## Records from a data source
━━━━━━━━━━━━━━━━
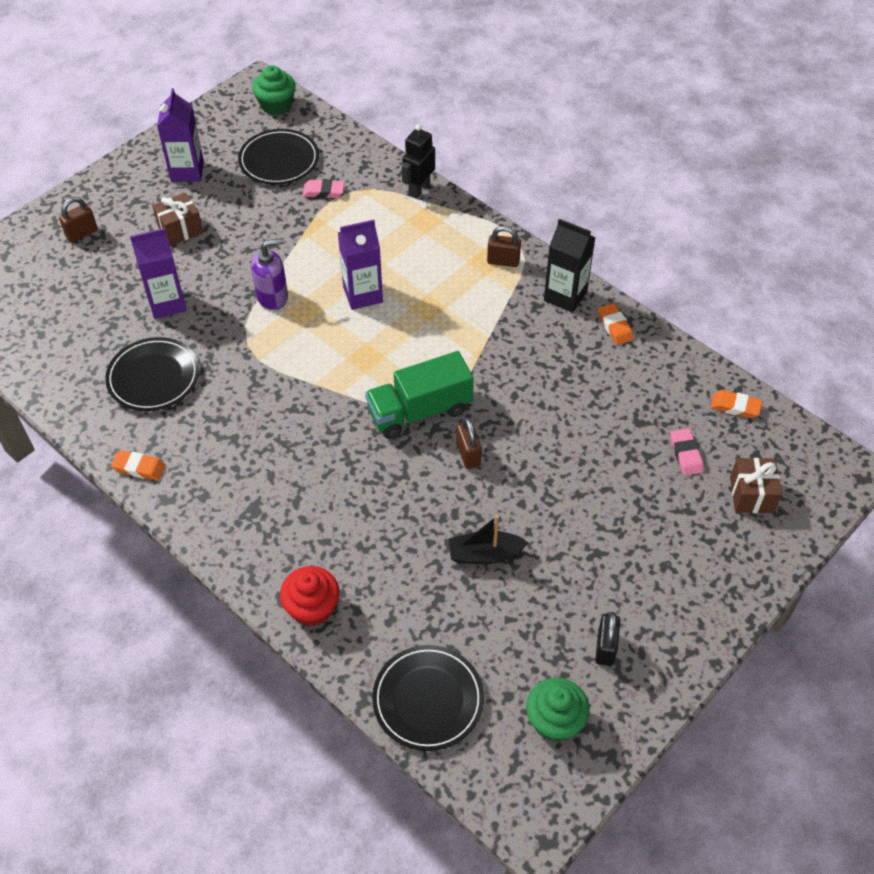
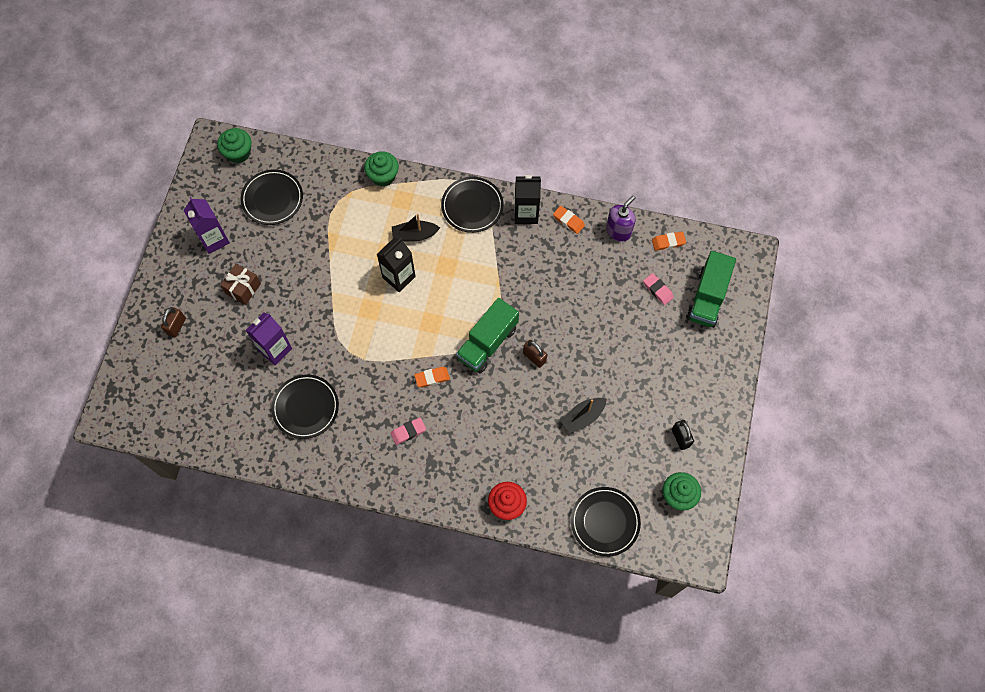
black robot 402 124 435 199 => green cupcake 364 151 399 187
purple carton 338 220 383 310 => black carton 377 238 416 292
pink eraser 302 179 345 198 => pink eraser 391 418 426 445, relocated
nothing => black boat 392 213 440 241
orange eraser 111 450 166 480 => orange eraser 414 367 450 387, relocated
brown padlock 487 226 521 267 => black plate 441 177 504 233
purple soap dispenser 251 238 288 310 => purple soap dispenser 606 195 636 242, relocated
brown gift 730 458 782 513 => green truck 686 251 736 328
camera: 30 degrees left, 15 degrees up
━━━━━━━━━━━━━━━━
## Description of the task
Would you copy out exactly the lines from the one holding "brown padlock 487" through the end of the entries above, both ends included?

## Exercise output
brown padlock 487 226 521 267 => black plate 441 177 504 233
purple soap dispenser 251 238 288 310 => purple soap dispenser 606 195 636 242, relocated
brown gift 730 458 782 513 => green truck 686 251 736 328
camera: 30 degrees left, 15 degrees up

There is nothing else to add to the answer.